## Aim of the exercise
In the entries below, find the line with "turquoise soap dispenser" and print exactly every line from there up to and including the line with "blue stacking toy [348,399,399,466]", with no other lines.
##### Data for the task
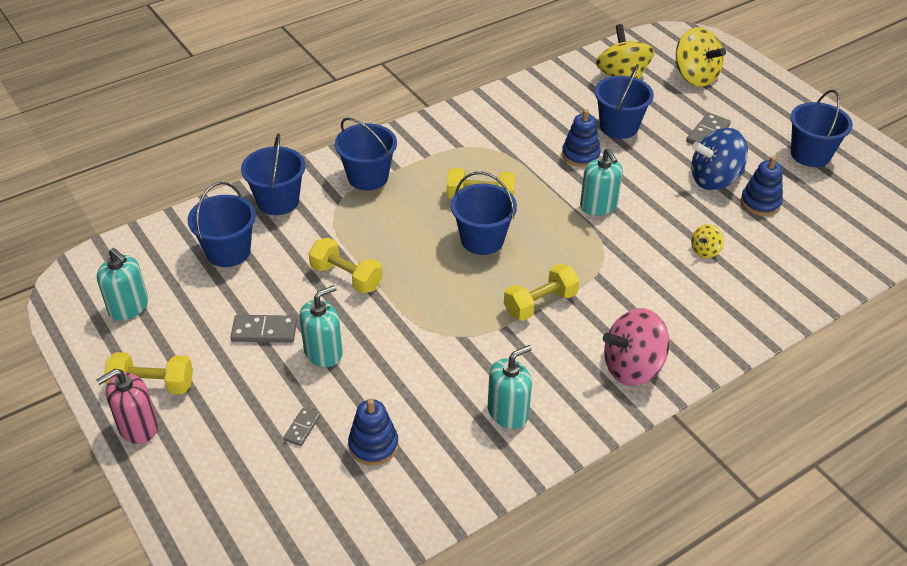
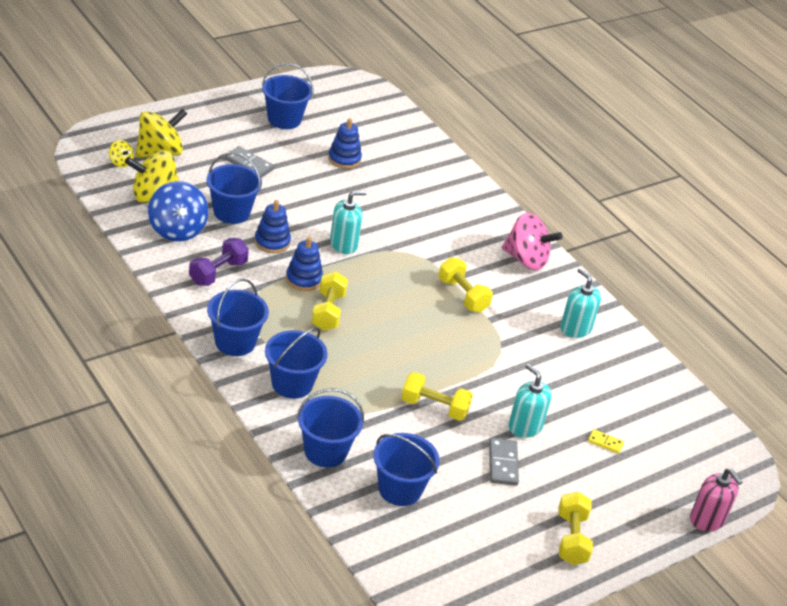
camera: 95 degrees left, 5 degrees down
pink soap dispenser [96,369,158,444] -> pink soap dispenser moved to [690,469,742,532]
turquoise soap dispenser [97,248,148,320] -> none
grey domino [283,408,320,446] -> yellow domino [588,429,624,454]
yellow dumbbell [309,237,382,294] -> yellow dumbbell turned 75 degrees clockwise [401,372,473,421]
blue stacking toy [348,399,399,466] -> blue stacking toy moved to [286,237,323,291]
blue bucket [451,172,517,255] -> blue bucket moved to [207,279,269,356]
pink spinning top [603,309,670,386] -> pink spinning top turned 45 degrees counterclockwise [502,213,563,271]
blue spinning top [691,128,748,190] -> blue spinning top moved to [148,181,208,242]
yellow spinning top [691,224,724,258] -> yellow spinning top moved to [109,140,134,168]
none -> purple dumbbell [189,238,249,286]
##########
## Result for this task
turquoise soap dispenser [97,248,148,320] -> none
grey domino [283,408,320,446] -> yellow domino [588,429,624,454]
yellow dumbbell [309,237,382,294] -> yellow dumbbell turned 75 degrees clockwise [401,372,473,421]
blue stacking toy [348,399,399,466] -> blue stacking toy moved to [286,237,323,291]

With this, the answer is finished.